• _SOURCE RECORDS_

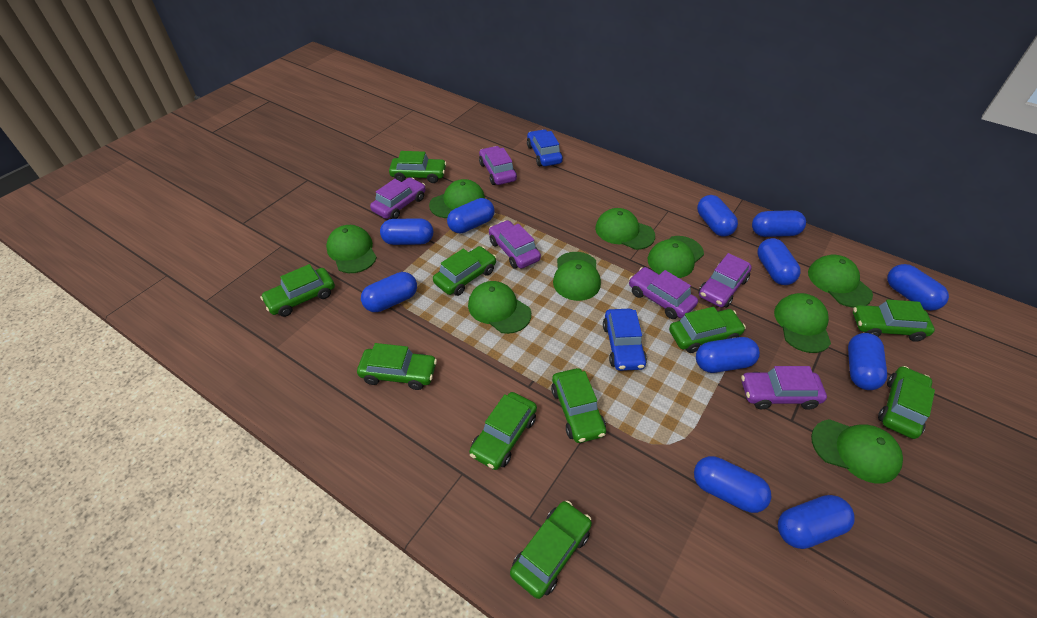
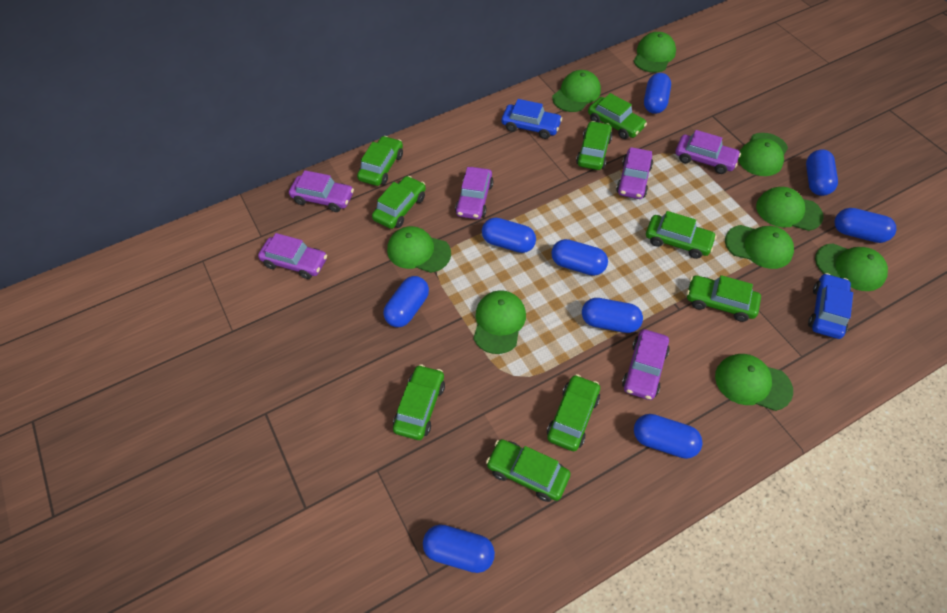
blue capsule: 11 -> 9
green car: 10 -> 9

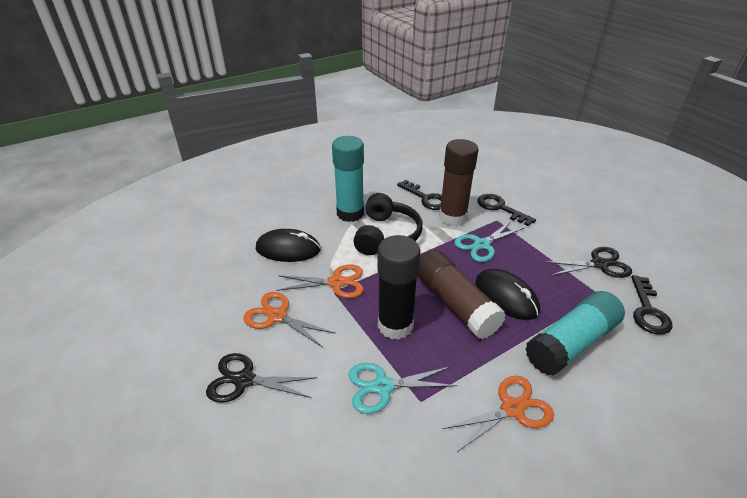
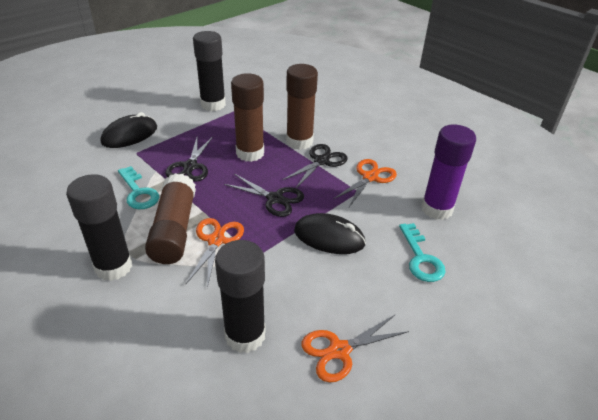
black glue stick: 1 -> 3
black headphones: 1 -> 0
black key: 3 -> 0
black scissors: 2 -> 3
brown glue stick: 2 -> 3
purple glue stick: 0 -> 1
turquoise glue stick: 2 -> 0
turquoise key: 0 -> 2
turquoise scissors: 2 -> 0

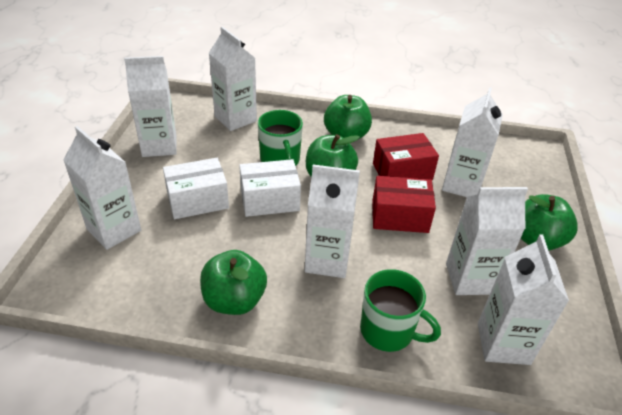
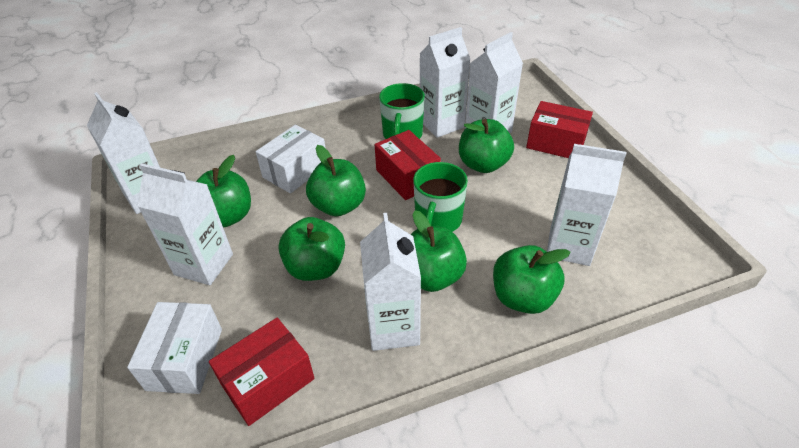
green apple: 4 -> 6
red box: 2 -> 3
white carton: 7 -> 6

• _YOUR INSTRUCTIONS_
Reproduce the listing exactly, images omitted.

• _FINISHED TASK_
blue capsule: 11 -> 9
green car: 10 -> 9

black glue stick: 1 -> 3
black headphones: 1 -> 0
black key: 3 -> 0
black scissors: 2 -> 3
brown glue stick: 2 -> 3
purple glue stick: 0 -> 1
turquoise glue stick: 2 -> 0
turquoise key: 0 -> 2
turquoise scissors: 2 -> 0

green apple: 4 -> 6
red box: 2 -> 3
white carton: 7 -> 6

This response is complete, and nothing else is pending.